* Start *

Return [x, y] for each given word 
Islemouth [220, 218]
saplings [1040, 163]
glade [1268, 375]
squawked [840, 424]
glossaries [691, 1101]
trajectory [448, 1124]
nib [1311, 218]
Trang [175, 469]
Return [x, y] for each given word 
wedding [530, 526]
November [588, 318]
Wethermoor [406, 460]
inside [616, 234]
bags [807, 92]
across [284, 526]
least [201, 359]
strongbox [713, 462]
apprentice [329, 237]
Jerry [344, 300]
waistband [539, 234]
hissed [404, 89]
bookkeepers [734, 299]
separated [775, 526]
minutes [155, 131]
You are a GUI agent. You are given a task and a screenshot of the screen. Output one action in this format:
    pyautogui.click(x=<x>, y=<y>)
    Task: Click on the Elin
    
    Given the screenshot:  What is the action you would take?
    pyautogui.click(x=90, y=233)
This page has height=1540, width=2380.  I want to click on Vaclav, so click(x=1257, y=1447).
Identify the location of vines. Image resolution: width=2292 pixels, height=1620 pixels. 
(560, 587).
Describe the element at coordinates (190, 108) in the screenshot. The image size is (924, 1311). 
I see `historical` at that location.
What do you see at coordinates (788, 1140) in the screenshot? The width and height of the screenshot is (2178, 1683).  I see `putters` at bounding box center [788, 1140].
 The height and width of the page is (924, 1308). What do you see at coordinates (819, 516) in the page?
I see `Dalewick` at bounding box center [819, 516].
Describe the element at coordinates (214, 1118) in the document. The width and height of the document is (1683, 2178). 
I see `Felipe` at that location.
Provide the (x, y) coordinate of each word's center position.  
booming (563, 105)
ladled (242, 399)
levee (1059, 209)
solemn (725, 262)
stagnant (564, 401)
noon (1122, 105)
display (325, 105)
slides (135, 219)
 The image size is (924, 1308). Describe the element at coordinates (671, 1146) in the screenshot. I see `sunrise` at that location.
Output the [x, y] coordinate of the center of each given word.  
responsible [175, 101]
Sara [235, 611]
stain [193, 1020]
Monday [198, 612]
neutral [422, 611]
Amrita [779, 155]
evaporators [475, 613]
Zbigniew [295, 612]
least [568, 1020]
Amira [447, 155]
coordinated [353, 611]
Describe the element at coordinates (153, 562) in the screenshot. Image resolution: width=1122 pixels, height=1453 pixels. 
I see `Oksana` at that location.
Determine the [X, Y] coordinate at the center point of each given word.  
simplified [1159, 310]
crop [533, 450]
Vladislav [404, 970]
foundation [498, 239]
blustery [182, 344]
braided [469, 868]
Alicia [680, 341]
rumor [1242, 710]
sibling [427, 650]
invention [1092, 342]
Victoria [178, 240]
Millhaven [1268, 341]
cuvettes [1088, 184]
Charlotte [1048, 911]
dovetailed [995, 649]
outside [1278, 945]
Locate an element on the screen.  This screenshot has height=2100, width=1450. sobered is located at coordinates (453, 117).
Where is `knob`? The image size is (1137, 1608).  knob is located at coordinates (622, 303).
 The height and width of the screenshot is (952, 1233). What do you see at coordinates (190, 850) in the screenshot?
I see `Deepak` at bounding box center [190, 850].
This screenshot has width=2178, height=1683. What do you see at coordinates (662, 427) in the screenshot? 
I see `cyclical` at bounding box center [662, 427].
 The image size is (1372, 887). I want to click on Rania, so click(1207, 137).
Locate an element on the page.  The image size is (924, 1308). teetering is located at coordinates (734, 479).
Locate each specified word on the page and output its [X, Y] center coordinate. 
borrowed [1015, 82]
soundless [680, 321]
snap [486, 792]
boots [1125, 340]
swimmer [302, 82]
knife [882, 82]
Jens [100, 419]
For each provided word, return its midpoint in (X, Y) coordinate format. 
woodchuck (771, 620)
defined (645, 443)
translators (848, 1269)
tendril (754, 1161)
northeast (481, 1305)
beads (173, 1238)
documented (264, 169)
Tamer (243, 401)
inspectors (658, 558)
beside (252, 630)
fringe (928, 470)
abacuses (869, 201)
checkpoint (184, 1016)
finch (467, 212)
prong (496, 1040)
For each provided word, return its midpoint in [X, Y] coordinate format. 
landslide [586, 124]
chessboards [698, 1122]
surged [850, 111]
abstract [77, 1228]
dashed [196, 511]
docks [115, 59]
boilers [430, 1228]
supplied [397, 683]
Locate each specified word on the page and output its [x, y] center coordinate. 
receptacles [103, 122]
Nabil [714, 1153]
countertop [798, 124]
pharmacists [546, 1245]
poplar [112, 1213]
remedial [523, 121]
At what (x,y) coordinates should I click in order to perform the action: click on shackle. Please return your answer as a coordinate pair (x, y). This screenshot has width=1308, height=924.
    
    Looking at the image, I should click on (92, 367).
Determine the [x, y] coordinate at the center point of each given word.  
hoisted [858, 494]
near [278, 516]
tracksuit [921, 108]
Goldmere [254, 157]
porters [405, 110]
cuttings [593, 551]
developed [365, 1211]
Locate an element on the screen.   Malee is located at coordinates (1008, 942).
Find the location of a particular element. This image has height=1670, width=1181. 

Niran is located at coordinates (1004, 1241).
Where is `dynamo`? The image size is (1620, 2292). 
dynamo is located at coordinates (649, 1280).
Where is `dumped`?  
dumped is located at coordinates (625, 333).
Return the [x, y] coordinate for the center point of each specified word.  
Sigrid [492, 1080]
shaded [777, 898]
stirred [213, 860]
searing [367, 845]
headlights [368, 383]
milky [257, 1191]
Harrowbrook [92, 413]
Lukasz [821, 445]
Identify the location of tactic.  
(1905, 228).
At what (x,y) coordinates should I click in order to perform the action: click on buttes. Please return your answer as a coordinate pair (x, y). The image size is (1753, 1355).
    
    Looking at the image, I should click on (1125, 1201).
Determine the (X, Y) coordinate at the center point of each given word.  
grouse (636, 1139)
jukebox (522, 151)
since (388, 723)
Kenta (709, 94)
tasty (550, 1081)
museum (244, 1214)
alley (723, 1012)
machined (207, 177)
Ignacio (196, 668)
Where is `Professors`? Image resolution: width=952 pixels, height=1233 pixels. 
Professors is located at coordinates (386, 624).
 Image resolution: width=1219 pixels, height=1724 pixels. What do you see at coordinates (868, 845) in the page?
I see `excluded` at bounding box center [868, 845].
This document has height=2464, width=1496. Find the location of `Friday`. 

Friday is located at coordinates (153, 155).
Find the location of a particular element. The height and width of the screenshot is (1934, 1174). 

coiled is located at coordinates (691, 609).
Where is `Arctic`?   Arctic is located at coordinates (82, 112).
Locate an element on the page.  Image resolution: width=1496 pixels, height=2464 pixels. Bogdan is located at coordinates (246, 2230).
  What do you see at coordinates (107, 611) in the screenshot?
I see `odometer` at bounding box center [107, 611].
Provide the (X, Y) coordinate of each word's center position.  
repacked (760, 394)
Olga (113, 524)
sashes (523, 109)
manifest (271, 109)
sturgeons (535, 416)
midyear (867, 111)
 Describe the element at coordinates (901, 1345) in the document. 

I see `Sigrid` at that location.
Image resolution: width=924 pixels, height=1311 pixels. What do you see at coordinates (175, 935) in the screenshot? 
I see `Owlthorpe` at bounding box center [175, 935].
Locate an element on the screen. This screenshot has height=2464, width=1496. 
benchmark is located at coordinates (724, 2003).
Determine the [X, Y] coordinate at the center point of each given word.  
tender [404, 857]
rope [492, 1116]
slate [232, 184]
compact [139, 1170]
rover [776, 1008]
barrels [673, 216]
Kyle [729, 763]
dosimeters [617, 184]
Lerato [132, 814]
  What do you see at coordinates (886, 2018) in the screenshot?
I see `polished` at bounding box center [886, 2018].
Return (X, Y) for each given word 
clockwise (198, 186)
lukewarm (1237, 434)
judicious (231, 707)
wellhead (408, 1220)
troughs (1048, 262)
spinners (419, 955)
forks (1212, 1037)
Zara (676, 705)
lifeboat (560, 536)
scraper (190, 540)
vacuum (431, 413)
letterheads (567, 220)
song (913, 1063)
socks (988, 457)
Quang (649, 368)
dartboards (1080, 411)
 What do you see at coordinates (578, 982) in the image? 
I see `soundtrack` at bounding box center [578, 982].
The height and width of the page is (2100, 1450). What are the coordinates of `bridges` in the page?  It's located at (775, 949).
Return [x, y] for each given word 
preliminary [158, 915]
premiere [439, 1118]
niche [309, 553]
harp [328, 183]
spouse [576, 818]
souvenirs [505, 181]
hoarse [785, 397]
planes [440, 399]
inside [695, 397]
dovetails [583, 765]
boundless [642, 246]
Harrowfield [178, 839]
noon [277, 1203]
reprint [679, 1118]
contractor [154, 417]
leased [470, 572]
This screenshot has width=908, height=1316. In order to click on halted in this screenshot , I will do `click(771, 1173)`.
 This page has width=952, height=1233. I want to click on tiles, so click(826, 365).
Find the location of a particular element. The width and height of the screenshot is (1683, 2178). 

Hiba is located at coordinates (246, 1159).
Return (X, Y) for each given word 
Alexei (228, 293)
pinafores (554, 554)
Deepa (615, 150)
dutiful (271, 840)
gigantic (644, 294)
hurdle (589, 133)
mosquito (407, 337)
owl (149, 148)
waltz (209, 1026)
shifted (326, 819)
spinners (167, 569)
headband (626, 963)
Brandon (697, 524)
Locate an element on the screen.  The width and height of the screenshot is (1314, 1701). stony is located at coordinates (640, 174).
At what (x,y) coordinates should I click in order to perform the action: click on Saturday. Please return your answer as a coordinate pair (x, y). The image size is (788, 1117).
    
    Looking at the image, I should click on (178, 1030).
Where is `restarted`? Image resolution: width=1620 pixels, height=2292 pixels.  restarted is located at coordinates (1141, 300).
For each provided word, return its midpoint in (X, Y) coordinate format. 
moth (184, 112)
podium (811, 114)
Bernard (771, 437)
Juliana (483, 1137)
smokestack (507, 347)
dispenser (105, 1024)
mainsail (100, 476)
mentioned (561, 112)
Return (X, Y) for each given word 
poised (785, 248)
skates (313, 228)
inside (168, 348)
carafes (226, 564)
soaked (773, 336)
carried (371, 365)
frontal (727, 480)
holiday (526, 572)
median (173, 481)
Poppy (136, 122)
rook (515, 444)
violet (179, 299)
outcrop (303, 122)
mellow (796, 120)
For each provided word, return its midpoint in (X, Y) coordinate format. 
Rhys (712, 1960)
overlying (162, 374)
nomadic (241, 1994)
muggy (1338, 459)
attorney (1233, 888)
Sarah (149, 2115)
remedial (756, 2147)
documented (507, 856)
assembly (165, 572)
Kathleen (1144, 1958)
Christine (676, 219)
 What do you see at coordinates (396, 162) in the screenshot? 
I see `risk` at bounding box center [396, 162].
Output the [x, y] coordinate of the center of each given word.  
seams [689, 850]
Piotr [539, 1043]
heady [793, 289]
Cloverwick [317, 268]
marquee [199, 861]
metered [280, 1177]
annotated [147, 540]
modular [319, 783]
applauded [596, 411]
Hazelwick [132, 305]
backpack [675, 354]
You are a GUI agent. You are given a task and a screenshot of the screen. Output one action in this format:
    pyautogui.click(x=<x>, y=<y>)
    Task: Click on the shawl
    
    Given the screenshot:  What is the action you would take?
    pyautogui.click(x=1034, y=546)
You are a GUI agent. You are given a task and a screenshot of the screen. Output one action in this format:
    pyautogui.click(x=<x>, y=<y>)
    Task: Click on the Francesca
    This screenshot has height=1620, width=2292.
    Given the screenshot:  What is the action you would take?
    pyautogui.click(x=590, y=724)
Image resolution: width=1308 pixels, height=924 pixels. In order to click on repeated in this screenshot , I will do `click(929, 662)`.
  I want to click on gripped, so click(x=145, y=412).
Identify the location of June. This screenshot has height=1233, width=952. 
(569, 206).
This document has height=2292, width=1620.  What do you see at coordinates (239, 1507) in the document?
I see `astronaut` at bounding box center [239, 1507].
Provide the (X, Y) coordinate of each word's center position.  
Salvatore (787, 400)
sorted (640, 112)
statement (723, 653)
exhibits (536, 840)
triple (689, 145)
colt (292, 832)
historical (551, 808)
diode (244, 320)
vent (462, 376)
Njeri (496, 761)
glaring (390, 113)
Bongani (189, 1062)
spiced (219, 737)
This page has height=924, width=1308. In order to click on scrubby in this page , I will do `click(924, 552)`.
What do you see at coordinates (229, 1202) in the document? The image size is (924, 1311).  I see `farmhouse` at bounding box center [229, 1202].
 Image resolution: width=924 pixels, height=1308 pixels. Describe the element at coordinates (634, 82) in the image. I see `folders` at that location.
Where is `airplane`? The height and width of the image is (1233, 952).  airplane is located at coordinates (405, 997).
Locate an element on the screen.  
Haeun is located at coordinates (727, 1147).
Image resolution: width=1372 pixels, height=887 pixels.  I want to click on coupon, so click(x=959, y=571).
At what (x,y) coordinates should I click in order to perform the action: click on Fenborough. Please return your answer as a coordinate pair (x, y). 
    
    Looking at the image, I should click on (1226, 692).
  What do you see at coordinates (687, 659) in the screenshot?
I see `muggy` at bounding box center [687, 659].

* End *

* Task instructions
Format the stretch of lines from the line containing "lukewarm (1237, 434)" through the line containing "coordinates (1141, 300)." as a numbered list, including both of those lines and leaving out any blank lines.

* Solution to this task
1. lukewarm (1237, 434)
2. judicious (231, 707)
3. wellhead (408, 1220)
4. troughs (1048, 262)
5. spinners (419, 955)
6. forks (1212, 1037)
7. Zara (676, 705)
8. lifeboat (560, 536)
9. scraper (190, 540)
10. vacuum (431, 413)
11. letterheads (567, 220)
12. song (913, 1063)
13. socks (988, 457)
14. Quang (649, 368)
15. dartboards (1080, 411)
16.  What do you see at coordinates (578, 982) in the image? 
17. I see `soundtrack` at bounding box center [578, 982].
18. The height and width of the page is (2100, 1450). What are the coordinates of `bridges` in the page?  It's located at (775, 949).
19. Return [x, y] for each given word 
20. preliminary [158, 915]
21. premiere [439, 1118]
22. niche [309, 553]
23. harp [328, 183]
24. spouse [576, 818]
25. souvenirs [505, 181]
26. hoarse [785, 397]
27. planes [440, 399]
28. inside [695, 397]
29. dovetails [583, 765]
30. boundless [642, 246]
31. Harrowfield [178, 839]
32. noon [277, 1203]
33. reprint [679, 1118]
34. contractor [154, 417]
35. leased [470, 572]
36. This screenshot has width=908, height=1316. In order to click on halted in this screenshot , I will do `click(771, 1173)`.
37.  This page has width=952, height=1233. I want to click on tiles, so click(826, 365).
38. Find the location of a particular element. The width and height of the screenshot is (1683, 2178). 
39. Hiba is located at coordinates (246, 1159).
40. Return (X, Y) for each given word 
41. Alexei (228, 293)
42. pinafores (554, 554)
43. Deepa (615, 150)
44. dutiful (271, 840)
45. gigantic (644, 294)
46. hurdle (589, 133)
47. mosquito (407, 337)
48. owl (149, 148)
49. waltz (209, 1026)
50. shifted (326, 819)
51. spinners (167, 569)
52. headband (626, 963)
53. Brandon (697, 524)
54. Locate an element on the screen.  The width and height of the screenshot is (1314, 1701). stony is located at coordinates (640, 174).
55. At what (x,y) coordinates should I click in order to perform the action: click on Saturday. Please return your answer as a coordinate pair (x, y). The image size is (788, 1117).
56.     Looking at the image, I should click on (178, 1030).
57. Where is `restarted`? Image resolution: width=1620 pixels, height=2292 pixels.  restarted is located at coordinates (1141, 300).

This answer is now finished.